Only those lines in the data below from the line containing "R1: 1.2k (U1/ADJ, VDD) -> 1.2k (GND, VDD)" through the line containing "D5: none -> diode BAV21 (A AC2, K VBUS)", both included, should be restated word for word.

## Before-and-after change data
'''

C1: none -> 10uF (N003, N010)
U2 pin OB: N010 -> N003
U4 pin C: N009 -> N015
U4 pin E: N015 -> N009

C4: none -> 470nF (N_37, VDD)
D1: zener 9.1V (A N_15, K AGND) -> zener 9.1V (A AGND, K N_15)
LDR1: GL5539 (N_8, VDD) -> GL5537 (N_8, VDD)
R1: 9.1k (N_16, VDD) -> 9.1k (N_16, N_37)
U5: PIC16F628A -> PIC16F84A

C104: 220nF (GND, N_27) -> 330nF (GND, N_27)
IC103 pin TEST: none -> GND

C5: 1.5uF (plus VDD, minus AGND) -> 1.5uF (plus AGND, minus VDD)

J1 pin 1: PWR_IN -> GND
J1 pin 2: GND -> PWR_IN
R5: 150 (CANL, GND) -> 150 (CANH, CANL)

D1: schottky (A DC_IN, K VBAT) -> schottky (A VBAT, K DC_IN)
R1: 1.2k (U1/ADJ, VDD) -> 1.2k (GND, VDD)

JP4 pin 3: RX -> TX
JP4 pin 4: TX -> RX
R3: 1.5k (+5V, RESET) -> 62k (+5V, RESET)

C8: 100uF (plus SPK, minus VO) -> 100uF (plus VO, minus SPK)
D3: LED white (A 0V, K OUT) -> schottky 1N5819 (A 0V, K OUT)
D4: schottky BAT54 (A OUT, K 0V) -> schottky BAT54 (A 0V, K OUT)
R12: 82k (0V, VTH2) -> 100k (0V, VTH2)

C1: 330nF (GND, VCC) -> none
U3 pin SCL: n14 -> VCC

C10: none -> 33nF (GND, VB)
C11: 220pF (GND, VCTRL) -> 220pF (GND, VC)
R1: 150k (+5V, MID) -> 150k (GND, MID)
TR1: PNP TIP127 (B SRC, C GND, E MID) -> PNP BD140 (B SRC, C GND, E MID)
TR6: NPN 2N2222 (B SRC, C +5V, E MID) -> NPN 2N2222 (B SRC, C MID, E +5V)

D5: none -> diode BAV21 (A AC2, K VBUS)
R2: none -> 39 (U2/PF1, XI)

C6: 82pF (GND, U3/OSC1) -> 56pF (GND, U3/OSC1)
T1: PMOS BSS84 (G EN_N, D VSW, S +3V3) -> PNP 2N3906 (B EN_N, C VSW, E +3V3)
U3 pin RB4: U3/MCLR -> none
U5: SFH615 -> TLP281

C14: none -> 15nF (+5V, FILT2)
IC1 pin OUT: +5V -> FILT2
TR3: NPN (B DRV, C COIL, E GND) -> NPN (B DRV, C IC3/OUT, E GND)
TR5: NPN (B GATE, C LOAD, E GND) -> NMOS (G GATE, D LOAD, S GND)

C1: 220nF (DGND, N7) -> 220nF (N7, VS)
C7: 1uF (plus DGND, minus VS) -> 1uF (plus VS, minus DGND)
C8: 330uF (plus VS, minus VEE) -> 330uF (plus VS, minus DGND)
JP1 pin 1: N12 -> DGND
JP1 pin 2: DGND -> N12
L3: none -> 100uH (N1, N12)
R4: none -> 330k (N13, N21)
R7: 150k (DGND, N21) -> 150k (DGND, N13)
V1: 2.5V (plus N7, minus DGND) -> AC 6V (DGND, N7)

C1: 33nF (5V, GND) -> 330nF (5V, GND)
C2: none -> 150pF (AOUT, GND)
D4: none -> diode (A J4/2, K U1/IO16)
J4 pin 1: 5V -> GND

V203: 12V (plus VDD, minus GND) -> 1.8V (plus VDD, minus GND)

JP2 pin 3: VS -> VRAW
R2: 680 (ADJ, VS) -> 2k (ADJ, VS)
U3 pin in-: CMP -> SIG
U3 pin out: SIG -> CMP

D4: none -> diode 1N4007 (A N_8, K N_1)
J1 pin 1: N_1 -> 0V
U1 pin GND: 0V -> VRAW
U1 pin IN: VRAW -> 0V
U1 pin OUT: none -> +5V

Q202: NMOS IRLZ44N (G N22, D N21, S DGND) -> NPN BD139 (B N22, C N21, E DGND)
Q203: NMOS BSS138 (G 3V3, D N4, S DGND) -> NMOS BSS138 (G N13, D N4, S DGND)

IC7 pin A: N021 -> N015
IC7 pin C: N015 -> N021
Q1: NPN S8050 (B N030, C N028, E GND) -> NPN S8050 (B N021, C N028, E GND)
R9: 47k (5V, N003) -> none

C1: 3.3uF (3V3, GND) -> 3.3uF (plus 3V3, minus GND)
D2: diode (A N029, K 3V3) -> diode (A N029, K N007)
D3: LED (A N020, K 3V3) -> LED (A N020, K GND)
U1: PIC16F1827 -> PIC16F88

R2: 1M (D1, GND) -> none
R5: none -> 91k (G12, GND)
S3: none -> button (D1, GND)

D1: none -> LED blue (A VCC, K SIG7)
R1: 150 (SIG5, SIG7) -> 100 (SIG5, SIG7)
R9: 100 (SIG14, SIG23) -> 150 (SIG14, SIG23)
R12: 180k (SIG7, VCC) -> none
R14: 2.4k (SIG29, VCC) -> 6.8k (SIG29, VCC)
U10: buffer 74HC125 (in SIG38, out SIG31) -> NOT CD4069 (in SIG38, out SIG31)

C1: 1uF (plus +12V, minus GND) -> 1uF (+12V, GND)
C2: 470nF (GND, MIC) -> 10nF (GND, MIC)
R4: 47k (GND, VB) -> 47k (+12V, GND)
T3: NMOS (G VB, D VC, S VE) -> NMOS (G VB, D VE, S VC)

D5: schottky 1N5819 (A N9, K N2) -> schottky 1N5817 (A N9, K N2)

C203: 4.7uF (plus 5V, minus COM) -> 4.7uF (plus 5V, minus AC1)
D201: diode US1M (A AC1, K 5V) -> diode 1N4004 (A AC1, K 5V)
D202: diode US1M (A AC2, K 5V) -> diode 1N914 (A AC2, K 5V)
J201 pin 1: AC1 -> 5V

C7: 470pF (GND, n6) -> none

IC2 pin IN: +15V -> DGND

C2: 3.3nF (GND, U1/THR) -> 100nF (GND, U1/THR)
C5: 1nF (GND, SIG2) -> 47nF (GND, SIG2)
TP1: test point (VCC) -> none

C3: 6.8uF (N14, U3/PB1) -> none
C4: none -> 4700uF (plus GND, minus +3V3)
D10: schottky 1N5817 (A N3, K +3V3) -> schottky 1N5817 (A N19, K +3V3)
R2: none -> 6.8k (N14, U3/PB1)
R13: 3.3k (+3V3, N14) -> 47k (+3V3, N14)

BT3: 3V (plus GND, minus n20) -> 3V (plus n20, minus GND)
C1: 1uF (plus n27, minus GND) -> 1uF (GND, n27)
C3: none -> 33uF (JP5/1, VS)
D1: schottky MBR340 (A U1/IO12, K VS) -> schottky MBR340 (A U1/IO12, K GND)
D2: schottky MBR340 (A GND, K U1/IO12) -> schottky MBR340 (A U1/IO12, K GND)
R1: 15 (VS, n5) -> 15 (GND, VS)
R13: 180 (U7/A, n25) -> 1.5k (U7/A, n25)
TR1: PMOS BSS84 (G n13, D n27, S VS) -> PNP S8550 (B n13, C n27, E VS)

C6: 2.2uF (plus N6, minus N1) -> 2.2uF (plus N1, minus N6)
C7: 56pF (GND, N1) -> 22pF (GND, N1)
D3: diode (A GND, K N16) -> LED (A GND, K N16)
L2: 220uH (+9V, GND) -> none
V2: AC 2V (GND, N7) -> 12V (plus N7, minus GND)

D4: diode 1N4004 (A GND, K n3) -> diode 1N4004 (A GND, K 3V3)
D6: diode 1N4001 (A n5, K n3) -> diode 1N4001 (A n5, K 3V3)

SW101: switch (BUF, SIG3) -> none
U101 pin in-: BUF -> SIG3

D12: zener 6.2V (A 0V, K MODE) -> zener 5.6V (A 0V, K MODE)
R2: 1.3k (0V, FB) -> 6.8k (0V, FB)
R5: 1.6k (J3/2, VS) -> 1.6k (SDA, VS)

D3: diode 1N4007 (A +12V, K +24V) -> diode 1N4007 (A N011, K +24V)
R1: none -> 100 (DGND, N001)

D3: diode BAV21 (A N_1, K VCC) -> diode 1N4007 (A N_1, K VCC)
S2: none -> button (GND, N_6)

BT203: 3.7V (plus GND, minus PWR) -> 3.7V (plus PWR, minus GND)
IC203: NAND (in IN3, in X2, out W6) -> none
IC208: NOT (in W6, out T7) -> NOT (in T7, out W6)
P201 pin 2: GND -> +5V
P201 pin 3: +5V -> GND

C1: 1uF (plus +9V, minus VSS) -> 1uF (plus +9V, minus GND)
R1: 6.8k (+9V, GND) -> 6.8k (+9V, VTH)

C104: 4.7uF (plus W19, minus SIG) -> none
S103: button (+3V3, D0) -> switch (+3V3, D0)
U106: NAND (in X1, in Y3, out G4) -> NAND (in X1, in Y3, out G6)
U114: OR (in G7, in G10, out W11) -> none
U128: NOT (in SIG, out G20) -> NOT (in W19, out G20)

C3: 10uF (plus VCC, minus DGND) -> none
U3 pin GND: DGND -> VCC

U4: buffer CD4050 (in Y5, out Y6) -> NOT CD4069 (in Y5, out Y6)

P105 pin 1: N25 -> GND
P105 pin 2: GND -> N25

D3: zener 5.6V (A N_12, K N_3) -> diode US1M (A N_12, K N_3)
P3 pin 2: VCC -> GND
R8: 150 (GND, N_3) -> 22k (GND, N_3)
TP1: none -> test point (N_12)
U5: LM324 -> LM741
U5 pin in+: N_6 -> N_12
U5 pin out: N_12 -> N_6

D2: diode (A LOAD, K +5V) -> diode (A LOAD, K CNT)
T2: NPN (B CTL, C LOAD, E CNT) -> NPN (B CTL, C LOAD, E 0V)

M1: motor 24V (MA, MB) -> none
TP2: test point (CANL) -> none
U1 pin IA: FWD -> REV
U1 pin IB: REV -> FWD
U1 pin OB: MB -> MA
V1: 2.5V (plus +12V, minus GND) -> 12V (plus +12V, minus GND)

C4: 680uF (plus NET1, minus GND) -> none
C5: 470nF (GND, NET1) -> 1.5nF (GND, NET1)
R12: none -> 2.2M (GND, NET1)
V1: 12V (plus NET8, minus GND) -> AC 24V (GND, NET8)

'''

## EXERCISE OUTPUT
R1: 1.2k (U1/ADJ, VDD) -> 1.2k (GND, VDD)

JP4 pin 3: RX -> TX
JP4 pin 4: TX -> RX
R3: 1.5k (+5V, RESET) -> 62k (+5V, RESET)

C8: 100uF (plus SPK, minus VO) -> 100uF (plus VO, minus SPK)
D3: LED white (A 0V, K OUT) -> schottky 1N5819 (A 0V, K OUT)
D4: schottky BAT54 (A OUT, K 0V) -> schottky BAT54 (A 0V, K OUT)
R12: 82k (0V, VTH2) -> 100k (0V, VTH2)

C1: 330nF (GND, VCC) -> none
U3 pin SCL: n14 -> VCC

C10: none -> 33nF (GND, VB)
C11: 220pF (GND, VCTRL) -> 220pF (GND, VC)
R1: 150k (+5V, MID) -> 150k (GND, MID)
TR1: PNP TIP127 (B SRC, C GND, E MID) -> PNP BD140 (B SRC, C GND, E MID)
TR6: NPN 2N2222 (B SRC, C +5V, E MID) -> NPN 2N2222 (B SRC, C MID, E +5V)

D5: none -> diode BAV21 (A AC2, K VBUS)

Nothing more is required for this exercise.